= Dataset content =
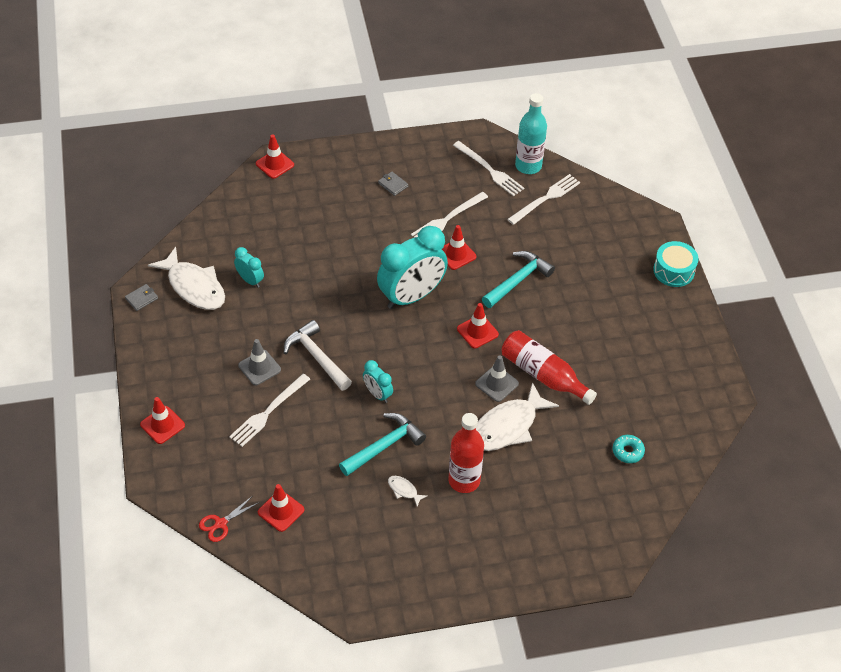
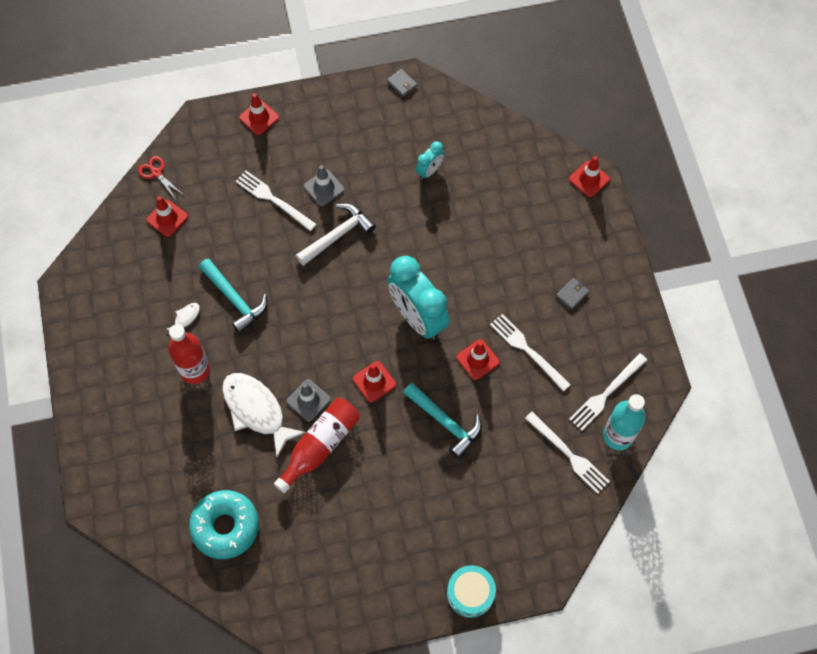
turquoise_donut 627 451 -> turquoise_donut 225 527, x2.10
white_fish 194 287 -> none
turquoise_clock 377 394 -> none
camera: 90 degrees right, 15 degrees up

= Action item =
Read the data above. Pull out each line in which the string "none" appears.

= Solved problem =
white_fish 194 287 -> none
turquoise_clock 377 394 -> none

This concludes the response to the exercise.